> [ASSIGNMENT]: Go over the material below and report every line that contains the word "hammer".

:: SOURCE MATERIAL

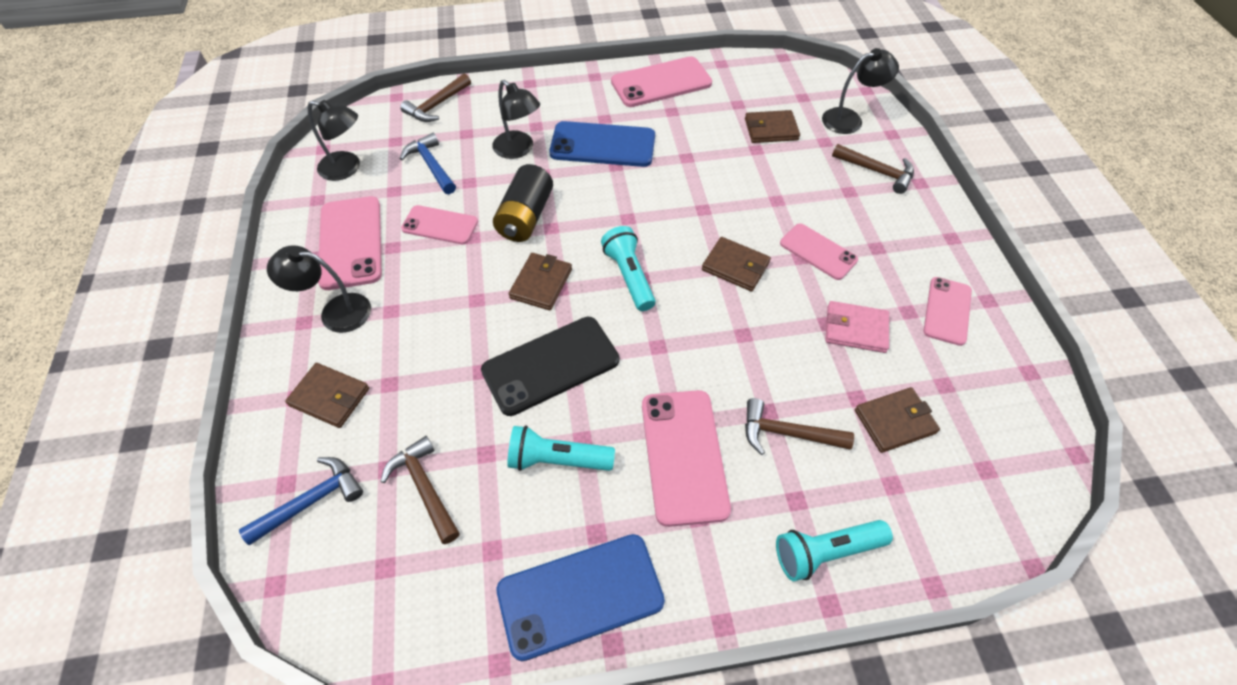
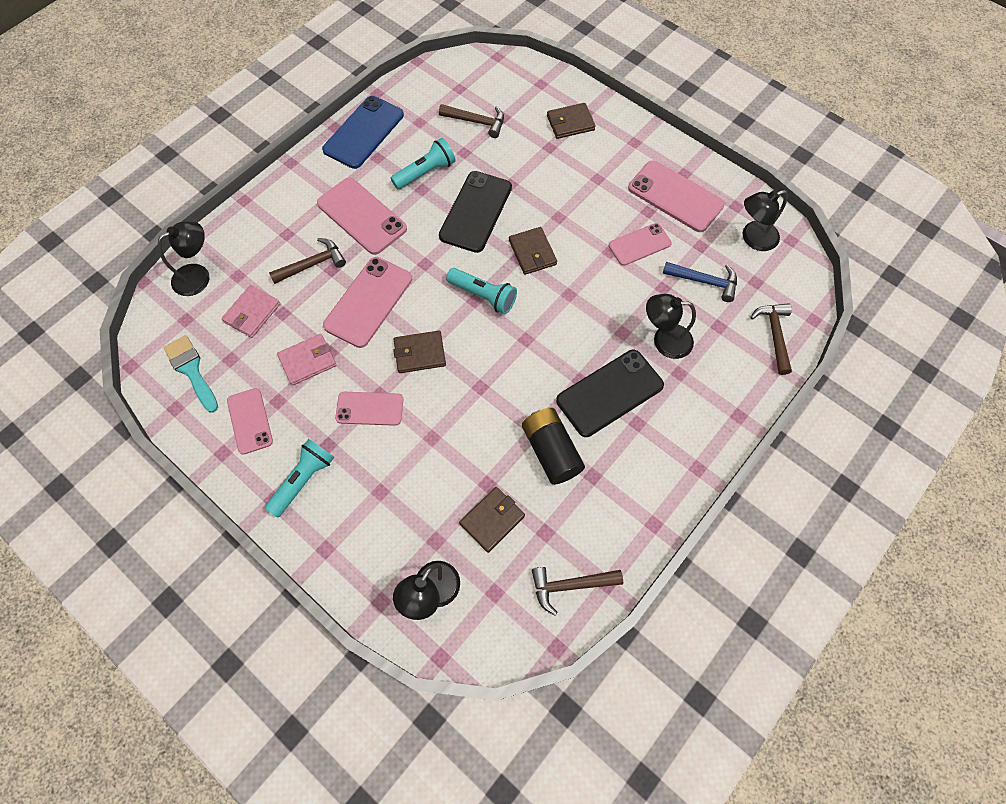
camera: 140 degrees right, 10 degrees up
(312, 501) = (521, 86): blue hammer -> none
(335, 312) = (626, 157): black lamp -> black lamp (198, 276)
(525, 217) = (594, 289): black battery -> black battery (551, 451)
(602, 145) = (609, 393): blue phone -> black phone
(661, 83) = (635, 507): pink phone -> pink phone (368, 302)
(825, 552) = (258, 220): turquoise flashlight -> turquoise flashlight (303, 480)
(877, 172) = (369, 535): brown hammer -> brown hammer (570, 585)
(894, 421) = (252, 313): brown wallet -> pink wallet
(997, 401) = (191, 370): none -> turquoise brush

::::

> [SOLUTION TO THIS TASK]:
(312, 501) = (521, 86): blue hammer -> none
(877, 172) = (369, 535): brown hammer -> brown hammer (570, 585)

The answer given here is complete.